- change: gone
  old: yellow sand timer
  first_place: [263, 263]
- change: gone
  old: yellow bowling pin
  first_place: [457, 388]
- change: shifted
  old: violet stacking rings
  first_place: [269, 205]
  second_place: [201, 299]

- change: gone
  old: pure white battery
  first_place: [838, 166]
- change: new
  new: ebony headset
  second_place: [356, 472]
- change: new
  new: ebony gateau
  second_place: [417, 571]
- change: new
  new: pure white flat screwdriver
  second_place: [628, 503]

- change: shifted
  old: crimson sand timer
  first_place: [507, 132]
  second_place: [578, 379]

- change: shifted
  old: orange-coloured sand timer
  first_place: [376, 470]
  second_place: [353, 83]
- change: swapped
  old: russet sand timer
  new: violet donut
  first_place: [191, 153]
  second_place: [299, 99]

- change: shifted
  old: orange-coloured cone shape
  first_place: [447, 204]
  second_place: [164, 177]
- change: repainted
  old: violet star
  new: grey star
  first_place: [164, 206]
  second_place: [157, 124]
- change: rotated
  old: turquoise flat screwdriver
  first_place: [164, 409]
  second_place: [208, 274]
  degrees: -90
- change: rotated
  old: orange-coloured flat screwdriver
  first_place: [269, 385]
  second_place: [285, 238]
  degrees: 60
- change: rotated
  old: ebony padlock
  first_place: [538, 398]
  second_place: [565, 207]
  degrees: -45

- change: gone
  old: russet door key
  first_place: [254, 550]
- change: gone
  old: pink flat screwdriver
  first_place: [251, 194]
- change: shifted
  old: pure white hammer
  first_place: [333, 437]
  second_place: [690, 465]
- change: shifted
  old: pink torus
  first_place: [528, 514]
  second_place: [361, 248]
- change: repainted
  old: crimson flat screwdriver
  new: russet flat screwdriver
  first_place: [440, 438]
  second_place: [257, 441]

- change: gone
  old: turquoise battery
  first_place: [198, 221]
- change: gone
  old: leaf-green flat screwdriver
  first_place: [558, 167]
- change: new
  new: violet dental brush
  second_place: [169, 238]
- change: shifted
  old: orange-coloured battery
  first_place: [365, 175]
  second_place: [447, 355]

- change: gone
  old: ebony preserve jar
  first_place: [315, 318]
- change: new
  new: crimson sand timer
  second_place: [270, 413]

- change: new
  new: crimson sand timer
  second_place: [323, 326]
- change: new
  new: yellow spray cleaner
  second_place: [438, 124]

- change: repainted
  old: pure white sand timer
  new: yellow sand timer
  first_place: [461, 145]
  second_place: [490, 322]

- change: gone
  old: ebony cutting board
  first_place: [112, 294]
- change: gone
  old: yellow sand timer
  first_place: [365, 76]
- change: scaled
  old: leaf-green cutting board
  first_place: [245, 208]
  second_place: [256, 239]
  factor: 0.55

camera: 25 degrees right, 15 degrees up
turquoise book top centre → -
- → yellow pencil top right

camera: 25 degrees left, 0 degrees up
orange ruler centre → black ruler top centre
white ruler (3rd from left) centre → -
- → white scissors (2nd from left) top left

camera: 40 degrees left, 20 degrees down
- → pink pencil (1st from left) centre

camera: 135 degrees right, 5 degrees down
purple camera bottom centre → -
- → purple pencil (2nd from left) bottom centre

Instructions for the task: Exact copies of the lines from the start of the data up to the line holding "first_place: [269, 205]", both included, are all that is needed.

Answer to this task:
- change: gone
  old: yellow sand timer
  first_place: [263, 263]
- change: gone
  old: yellow bowling pin
  first_place: [457, 388]
- change: shifted
  old: violet stacking rings
  first_place: [269, 205]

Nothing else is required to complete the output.